## [Task]
Every line in the data below from the one containing "tan 1x1 brick [699,543,794,677]" down to the one containing "tan 1x2 brick [288,240,389,321]", both included, must be retyped exactly; no other line is to appear.

Records from a data collection:
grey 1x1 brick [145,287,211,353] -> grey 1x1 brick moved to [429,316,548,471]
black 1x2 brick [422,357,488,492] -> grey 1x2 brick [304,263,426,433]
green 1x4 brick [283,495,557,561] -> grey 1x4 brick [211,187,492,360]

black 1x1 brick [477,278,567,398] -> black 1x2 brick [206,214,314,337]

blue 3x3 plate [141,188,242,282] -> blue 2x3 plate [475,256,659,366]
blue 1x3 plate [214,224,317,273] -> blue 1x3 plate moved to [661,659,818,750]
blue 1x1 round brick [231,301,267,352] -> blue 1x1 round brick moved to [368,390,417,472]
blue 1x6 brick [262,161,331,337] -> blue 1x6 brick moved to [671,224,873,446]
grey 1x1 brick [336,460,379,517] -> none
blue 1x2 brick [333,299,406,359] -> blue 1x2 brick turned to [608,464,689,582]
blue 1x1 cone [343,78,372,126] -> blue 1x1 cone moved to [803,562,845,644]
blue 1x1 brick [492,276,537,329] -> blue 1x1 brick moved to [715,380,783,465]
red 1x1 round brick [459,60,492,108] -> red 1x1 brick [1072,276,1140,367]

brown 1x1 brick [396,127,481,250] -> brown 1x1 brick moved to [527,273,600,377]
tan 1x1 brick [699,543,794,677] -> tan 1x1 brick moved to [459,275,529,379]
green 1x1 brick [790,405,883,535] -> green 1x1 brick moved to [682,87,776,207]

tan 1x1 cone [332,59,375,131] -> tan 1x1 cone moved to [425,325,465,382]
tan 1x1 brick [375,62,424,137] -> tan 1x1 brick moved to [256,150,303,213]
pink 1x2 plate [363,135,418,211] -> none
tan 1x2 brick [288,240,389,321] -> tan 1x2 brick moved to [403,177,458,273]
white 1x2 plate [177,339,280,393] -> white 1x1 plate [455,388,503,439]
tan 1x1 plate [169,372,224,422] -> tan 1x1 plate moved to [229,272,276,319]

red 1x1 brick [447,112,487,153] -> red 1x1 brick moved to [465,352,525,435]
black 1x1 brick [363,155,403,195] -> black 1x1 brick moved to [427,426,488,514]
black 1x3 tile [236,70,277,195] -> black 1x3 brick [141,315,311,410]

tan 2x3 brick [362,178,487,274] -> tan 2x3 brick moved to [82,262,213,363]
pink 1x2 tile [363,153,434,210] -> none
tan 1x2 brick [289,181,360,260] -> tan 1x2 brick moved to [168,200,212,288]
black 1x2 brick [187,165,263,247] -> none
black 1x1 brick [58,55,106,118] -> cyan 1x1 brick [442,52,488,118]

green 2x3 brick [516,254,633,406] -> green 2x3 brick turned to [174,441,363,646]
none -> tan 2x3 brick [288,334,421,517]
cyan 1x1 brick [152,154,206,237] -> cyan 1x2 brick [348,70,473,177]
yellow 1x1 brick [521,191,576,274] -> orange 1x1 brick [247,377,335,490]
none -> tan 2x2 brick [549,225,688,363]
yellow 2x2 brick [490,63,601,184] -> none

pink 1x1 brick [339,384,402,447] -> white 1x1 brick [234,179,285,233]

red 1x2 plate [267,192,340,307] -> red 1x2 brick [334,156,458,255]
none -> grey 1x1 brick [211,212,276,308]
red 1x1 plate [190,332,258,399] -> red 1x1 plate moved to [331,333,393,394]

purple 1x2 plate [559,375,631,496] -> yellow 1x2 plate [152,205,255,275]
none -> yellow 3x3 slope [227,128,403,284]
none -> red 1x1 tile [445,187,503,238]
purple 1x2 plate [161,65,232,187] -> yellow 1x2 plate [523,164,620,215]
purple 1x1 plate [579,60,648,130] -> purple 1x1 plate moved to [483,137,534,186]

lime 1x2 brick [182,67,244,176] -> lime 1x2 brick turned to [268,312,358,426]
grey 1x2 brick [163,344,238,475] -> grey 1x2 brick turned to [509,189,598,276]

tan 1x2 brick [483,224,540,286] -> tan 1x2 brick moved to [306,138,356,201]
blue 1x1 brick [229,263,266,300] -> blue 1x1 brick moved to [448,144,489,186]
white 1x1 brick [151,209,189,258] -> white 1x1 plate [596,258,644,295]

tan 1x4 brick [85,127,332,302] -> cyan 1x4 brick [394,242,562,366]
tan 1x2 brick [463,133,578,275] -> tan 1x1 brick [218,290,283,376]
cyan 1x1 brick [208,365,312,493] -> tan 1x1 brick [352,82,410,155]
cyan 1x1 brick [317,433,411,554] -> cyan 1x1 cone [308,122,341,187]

## [Result for this exercise]
tan 1x1 brick [699,543,794,677] -> tan 1x1 brick moved to [459,275,529,379]
green 1x1 brick [790,405,883,535] -> green 1x1 brick moved to [682,87,776,207]

tan 1x1 cone [332,59,375,131] -> tan 1x1 cone moved to [425,325,465,382]
tan 1x1 brick [375,62,424,137] -> tan 1x1 brick moved to [256,150,303,213]
pink 1x2 plate [363,135,418,211] -> none
tan 1x2 brick [288,240,389,321] -> tan 1x2 brick moved to [403,177,458,273]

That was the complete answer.